— Task instructions —
Drop the pictures, then repeat every record exactly as it stands.

· · · · ·

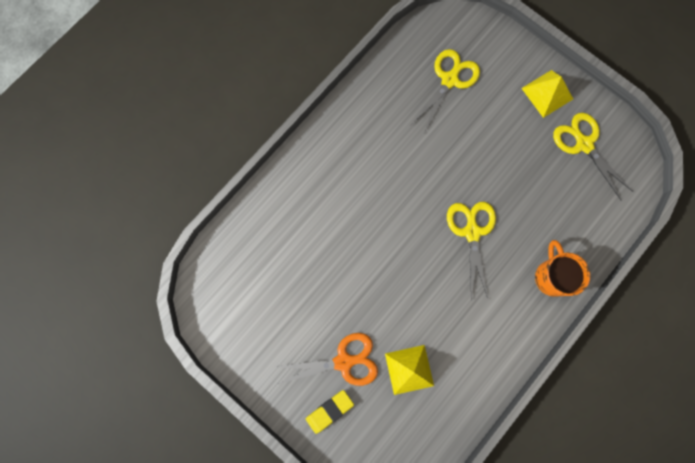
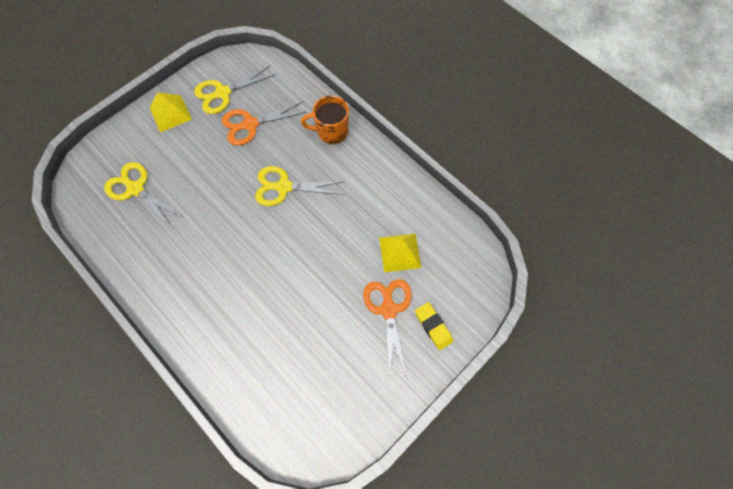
camera: 85 degrees left, 10 degrees down
(546, 182) = (250, 125): none -> orange scissors

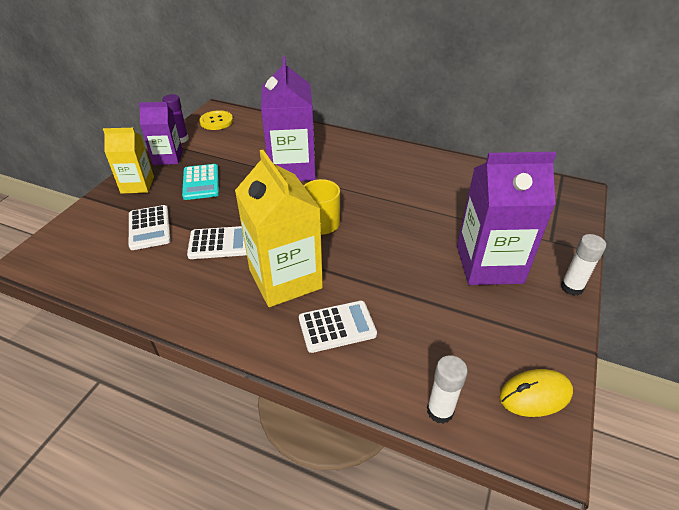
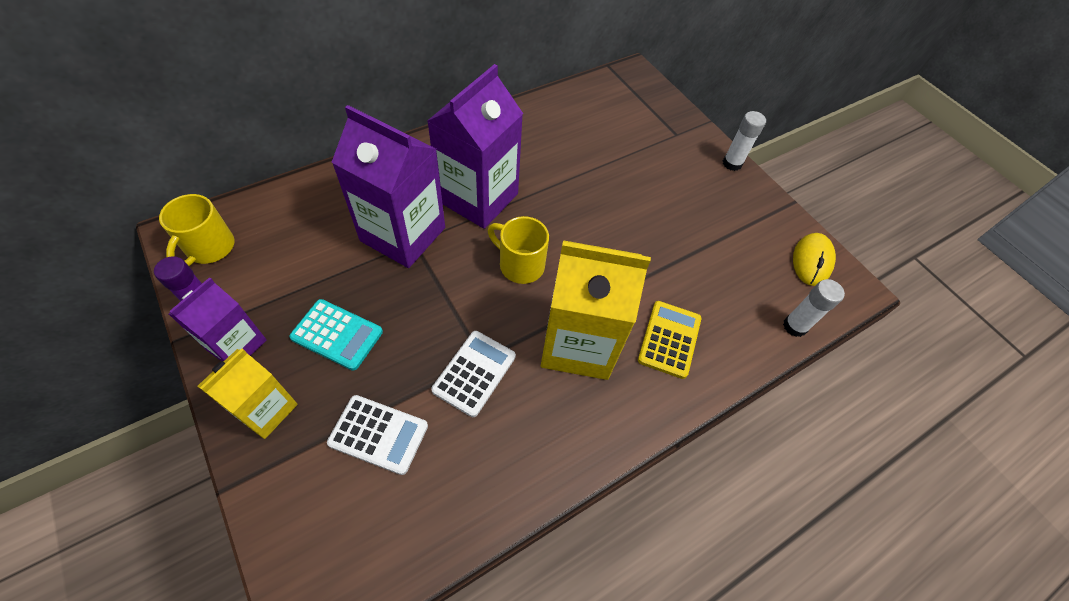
camera: 60 degrees left, 15 degrees up
(216, 121) = (209, 248): yellow button -> yellow mug
(337, 327) = (669, 339): white calculator -> yellow calculator
(489, 264) = (673, 189): purple carton -> purple carton (478, 198)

· · · · ·

— Result —
camera: 85 degrees left, 10 degrees down
(546, 182) = (250, 125): none -> orange scissors

camera: 60 degrees left, 15 degrees up
(216, 121) = (209, 248): yellow button -> yellow mug
(337, 327) = (669, 339): white calculator -> yellow calculator
(489, 264) = (673, 189): purple carton -> purple carton (478, 198)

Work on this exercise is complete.